• **Exercise**
Transcribe each record exactly. Omit the pictures.
───
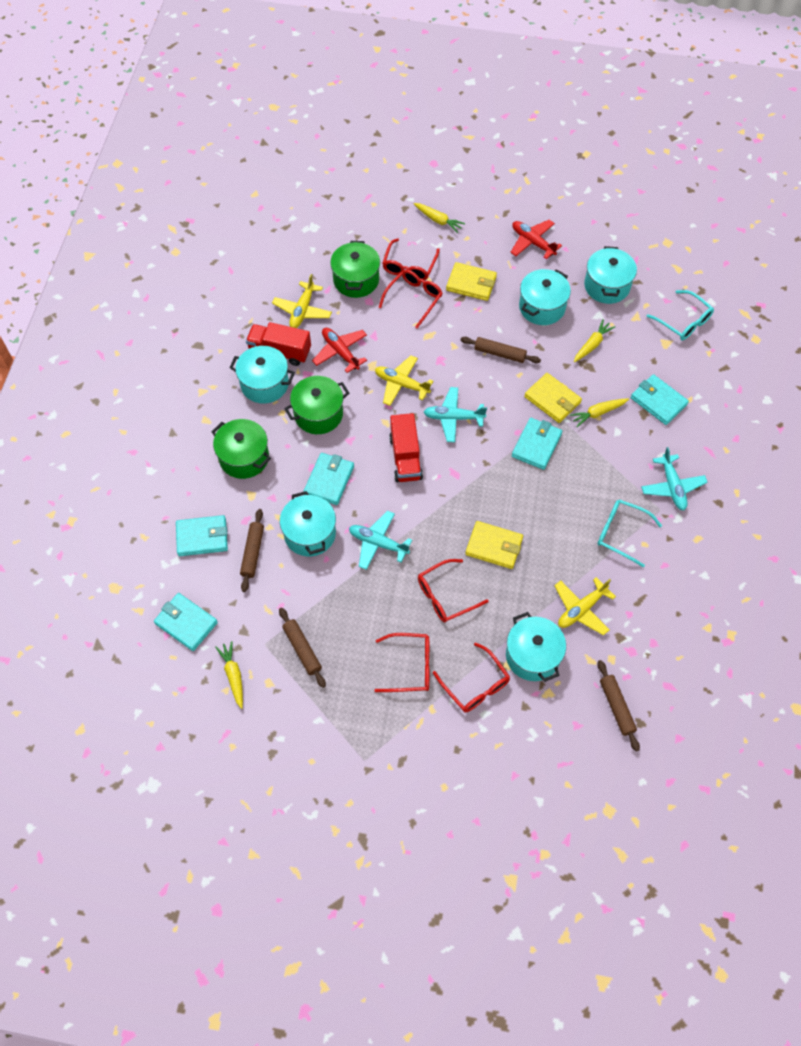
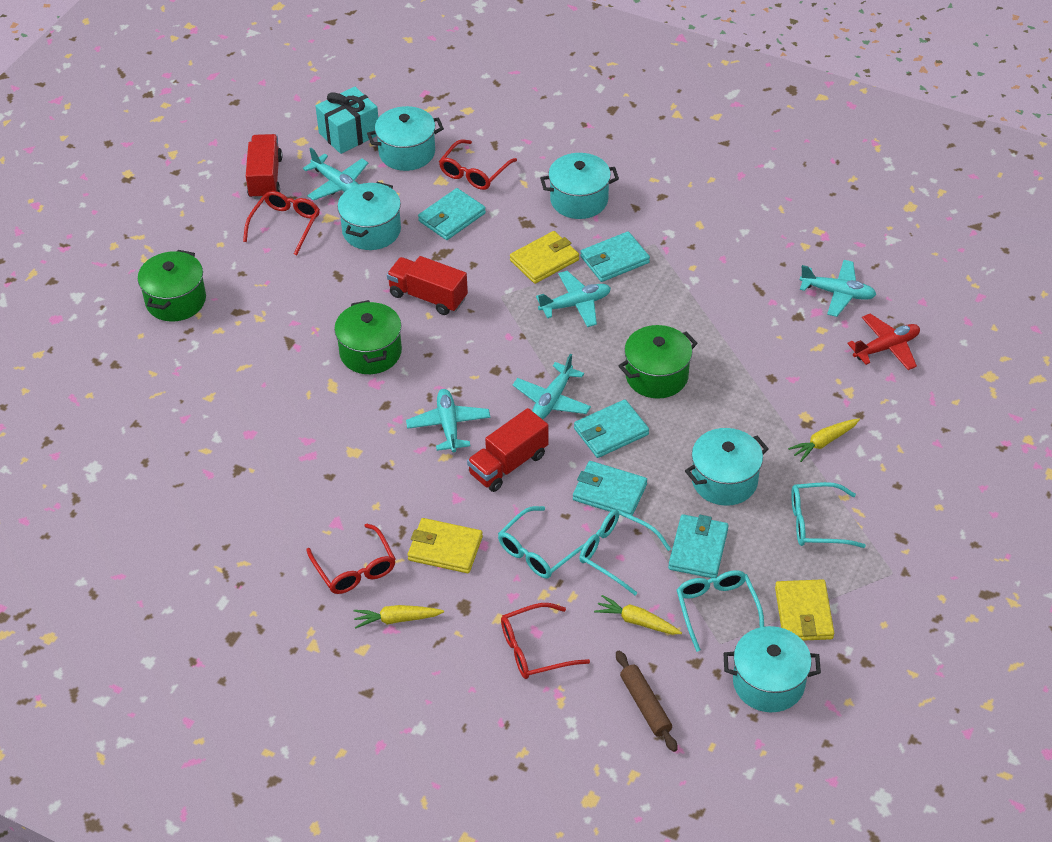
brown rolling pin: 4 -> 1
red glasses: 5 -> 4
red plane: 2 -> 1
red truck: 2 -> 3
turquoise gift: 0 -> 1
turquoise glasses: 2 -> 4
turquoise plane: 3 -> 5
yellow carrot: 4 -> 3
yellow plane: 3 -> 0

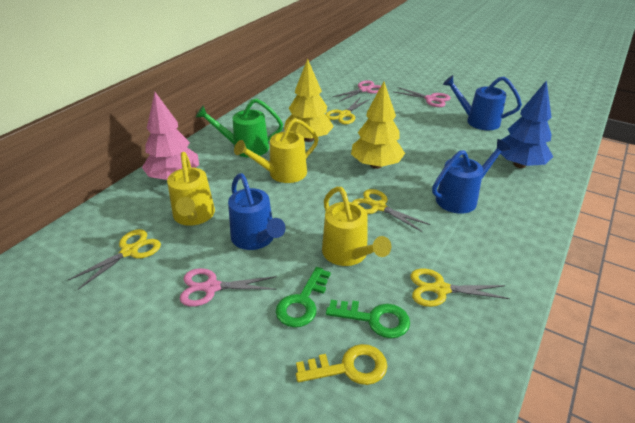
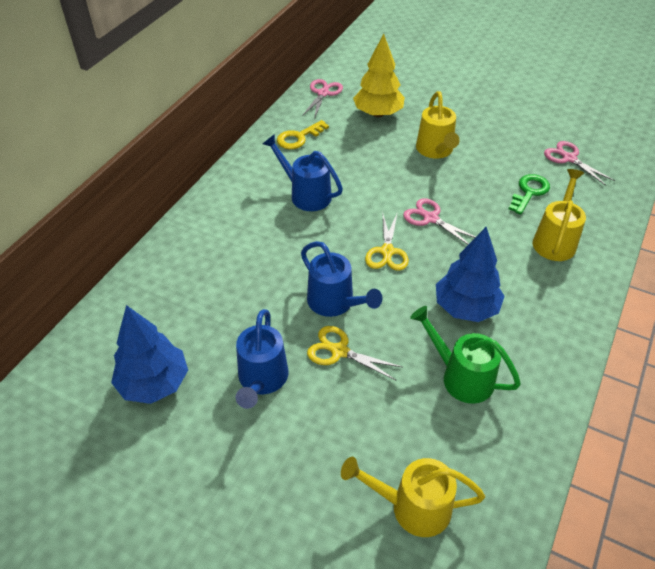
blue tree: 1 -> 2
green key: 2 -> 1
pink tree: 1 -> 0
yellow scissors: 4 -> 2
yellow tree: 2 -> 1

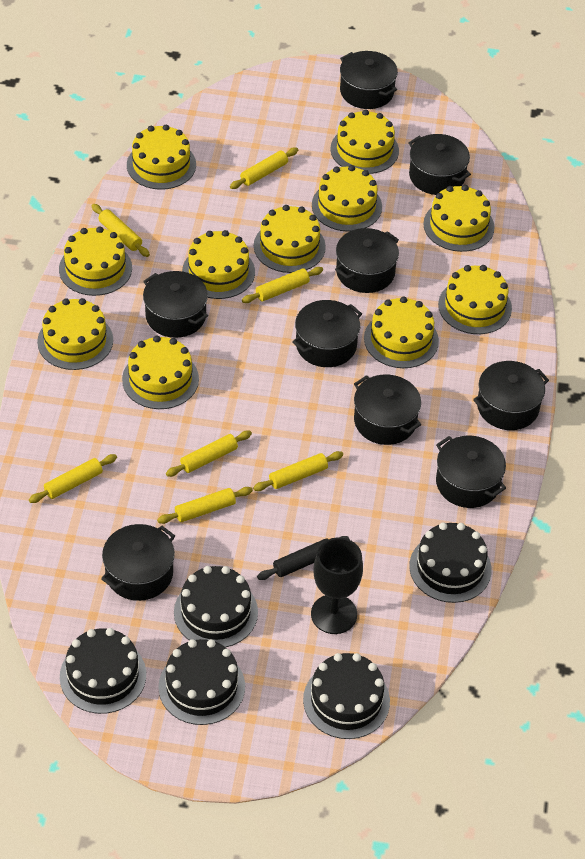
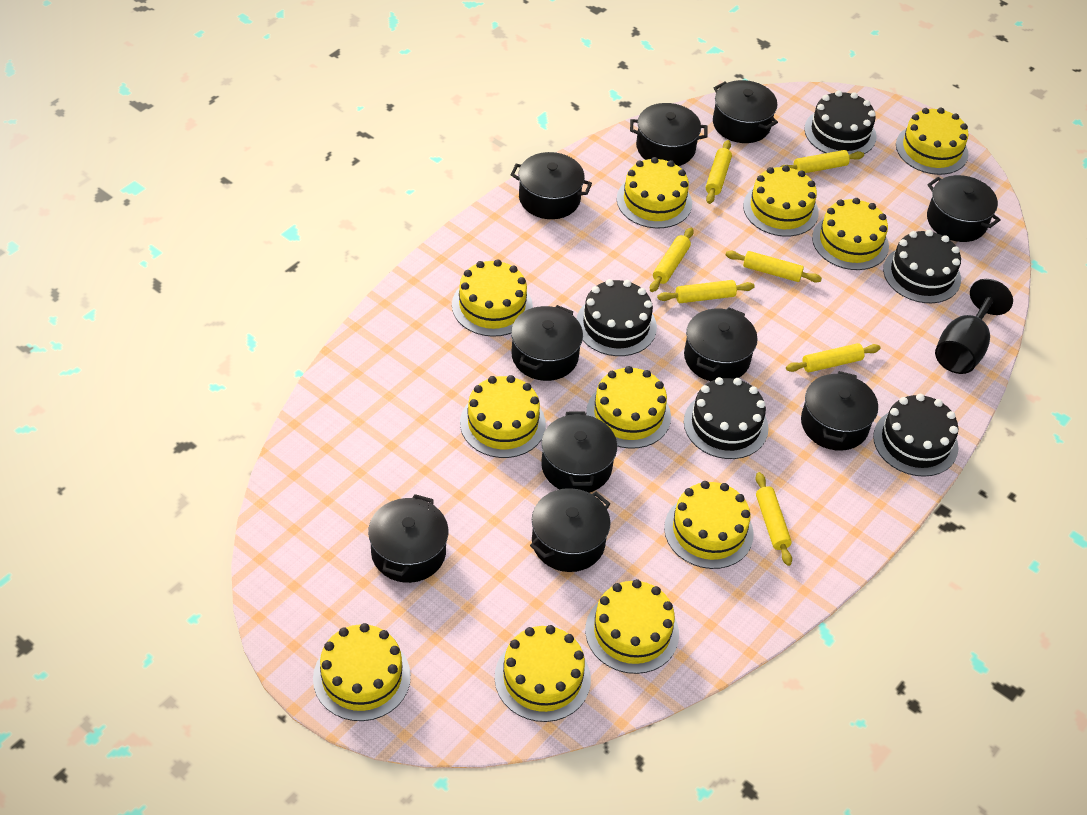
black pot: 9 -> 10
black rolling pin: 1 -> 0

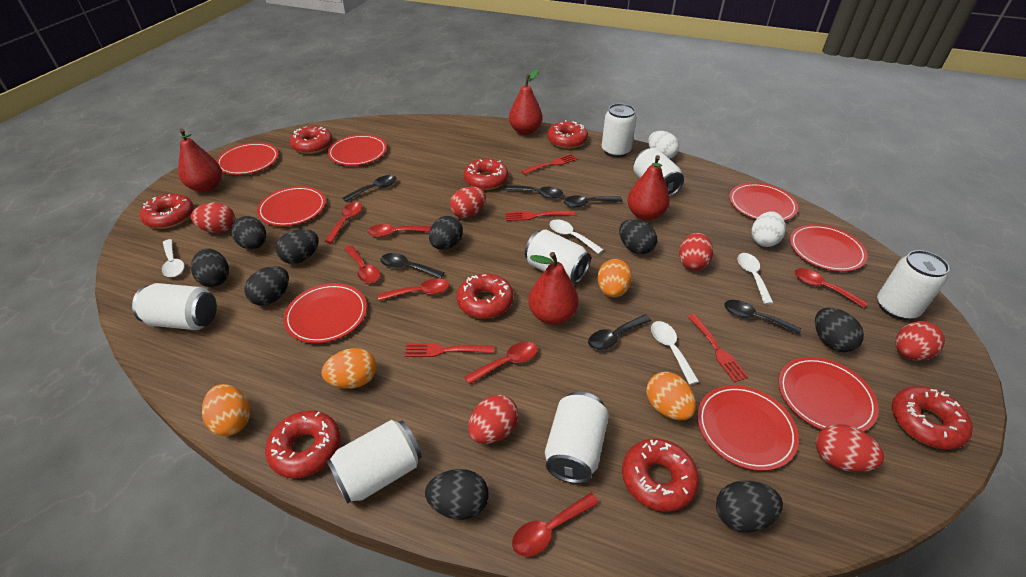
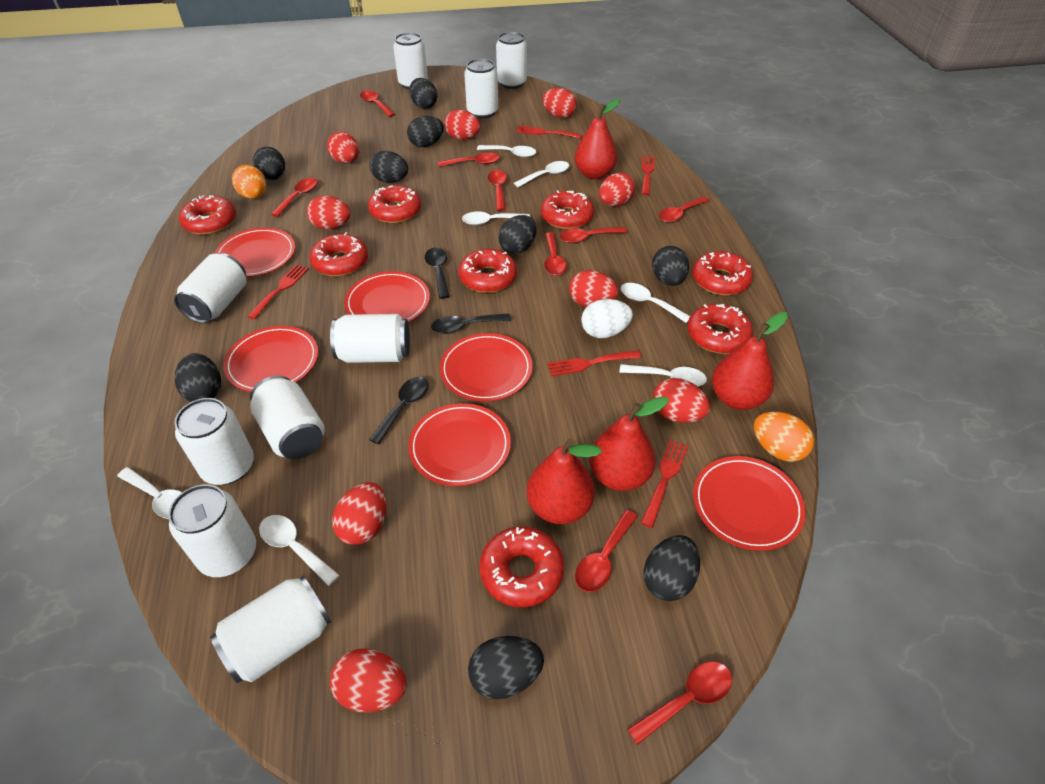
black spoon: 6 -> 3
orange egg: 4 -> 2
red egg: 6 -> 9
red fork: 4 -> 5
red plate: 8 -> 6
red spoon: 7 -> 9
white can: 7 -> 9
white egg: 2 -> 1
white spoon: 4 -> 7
───
• **Result for this exercise**
brown rolling pin: 4 -> 1
red glasses: 5 -> 4
red plane: 2 -> 1
red truck: 2 -> 3
turquoise gift: 0 -> 1
turquoise glasses: 2 -> 4
turquoise plane: 3 -> 5
yellow carrot: 4 -> 3
yellow plane: 3 -> 0

blue tree: 1 -> 2
green key: 2 -> 1
pink tree: 1 -> 0
yellow scissors: 4 -> 2
yellow tree: 2 -> 1

black pot: 9 -> 10
black rolling pin: 1 -> 0

black spoon: 6 -> 3
orange egg: 4 -> 2
red egg: 6 -> 9
red fork: 4 -> 5
red plate: 8 -> 6
red spoon: 7 -> 9
white can: 7 -> 9
white egg: 2 -> 1
white spoon: 4 -> 7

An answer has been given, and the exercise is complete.